• **Task input**
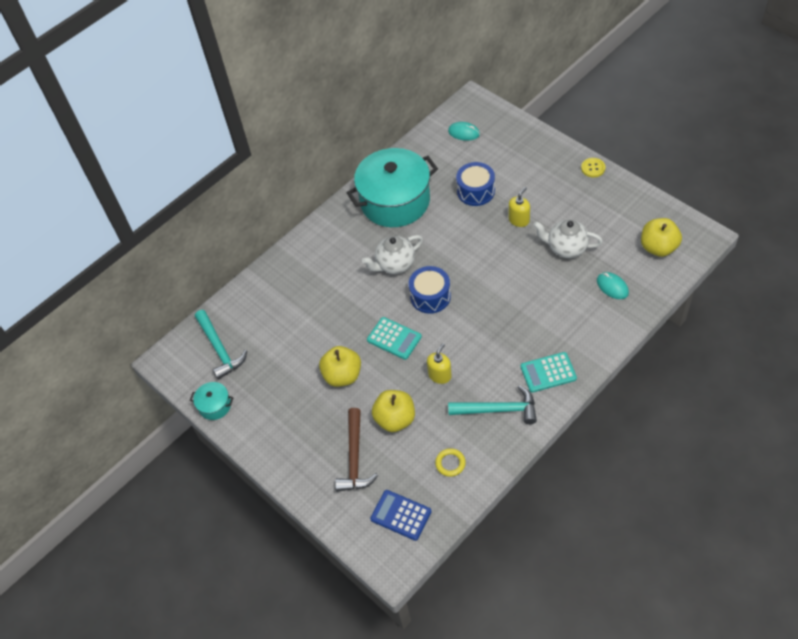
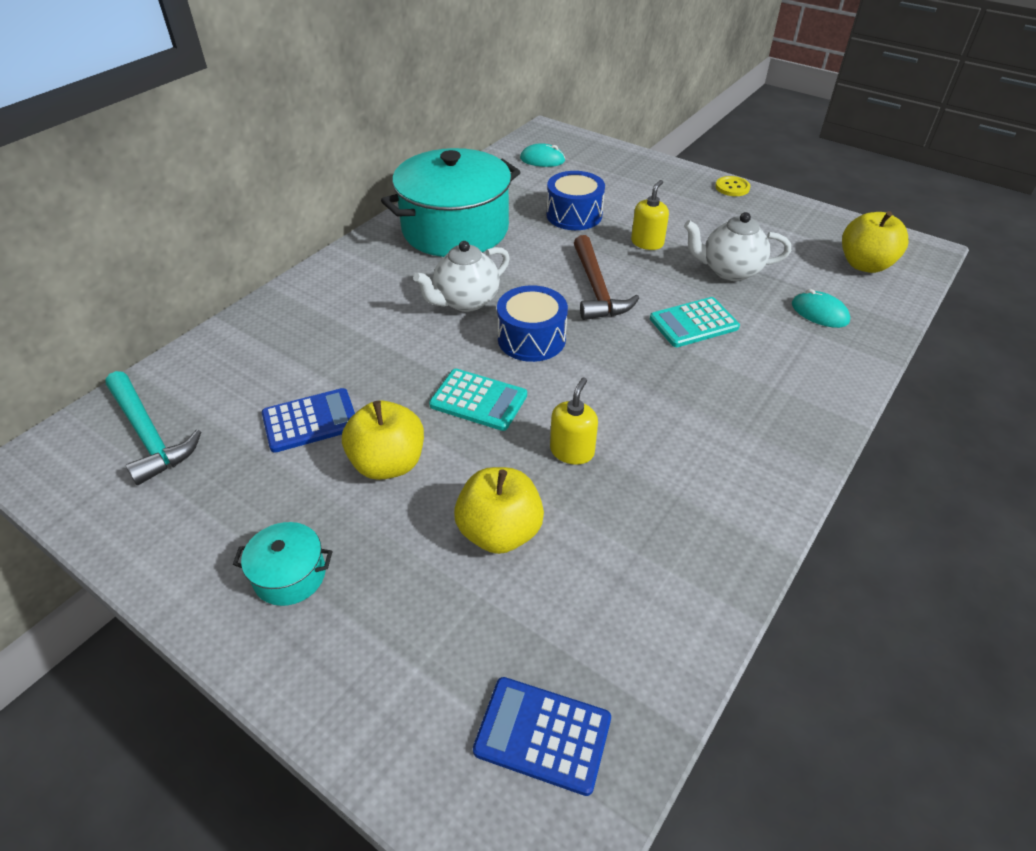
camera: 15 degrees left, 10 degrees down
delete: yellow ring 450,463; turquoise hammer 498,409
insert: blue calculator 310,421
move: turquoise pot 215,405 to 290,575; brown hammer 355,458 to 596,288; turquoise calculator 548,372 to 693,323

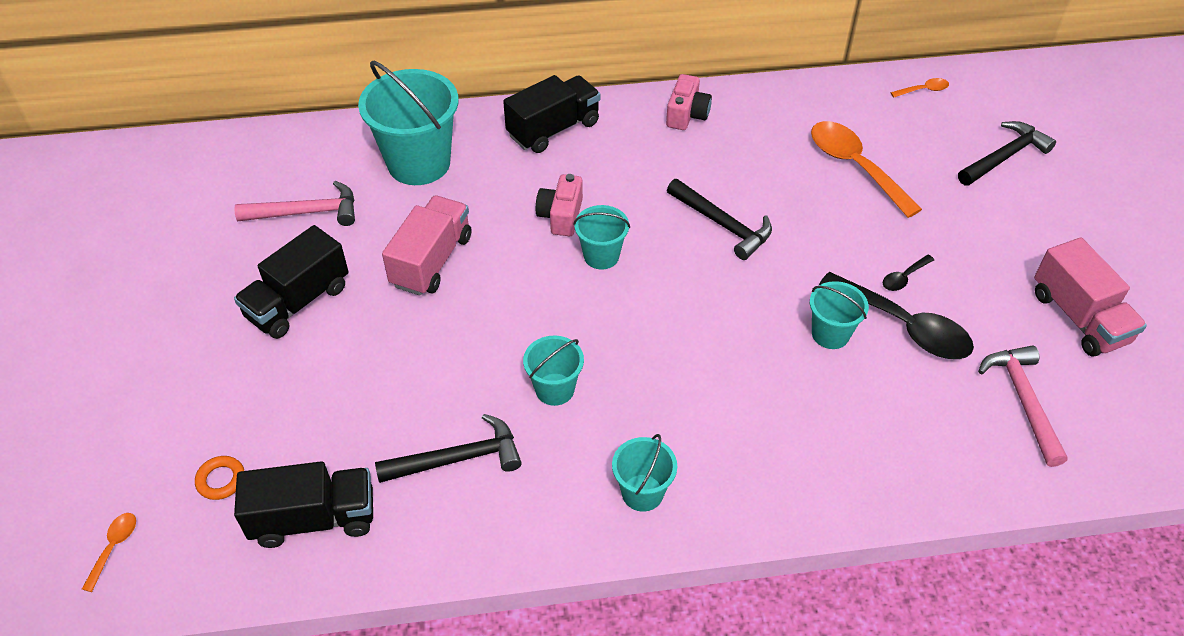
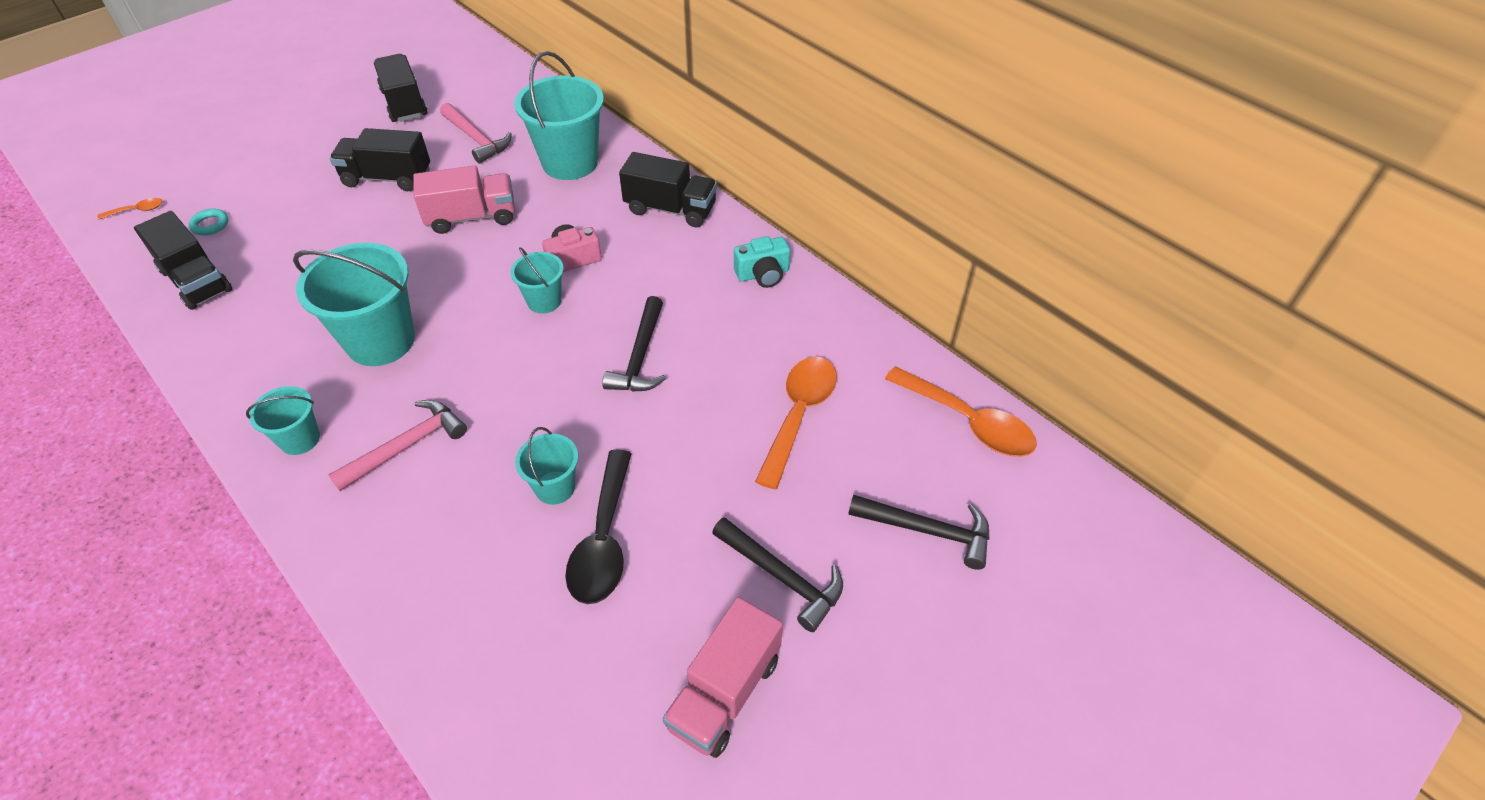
camera: 55 degrees right, 0 degrees up
delete: black spoon 904,278
insert: black truck 404,103
move: black hammer 458,458 to 782,577; pink hammer 1023,400 to 407,446
recolor: orange ring 221,480 to turquoise ring 210,225; pink camera 687,114 to turquoise camera 763,274
resize: turquoise bucket 555,389 = 380,341 x1.90; orange spoon 923,90 = 968,422 x2.23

• **Prompt**
What is needed is an exact repeat of every entry above, with the pictures left out.

• **Solution to this problem**
camera: 15 degrees left, 10 degrees down
delete: yellow ring 450,463; turquoise hammer 498,409
insert: blue calculator 310,421
move: turquoise pot 215,405 to 290,575; brown hammer 355,458 to 596,288; turquoise calculator 548,372 to 693,323

camera: 55 degrees right, 0 degrees up
delete: black spoon 904,278
insert: black truck 404,103
move: black hammer 458,458 to 782,577; pink hammer 1023,400 to 407,446
recolor: orange ring 221,480 to turquoise ring 210,225; pink camera 687,114 to turquoise camera 763,274
resize: turquoise bucket 555,389 = 380,341 x1.90; orange spoon 923,90 = 968,422 x2.23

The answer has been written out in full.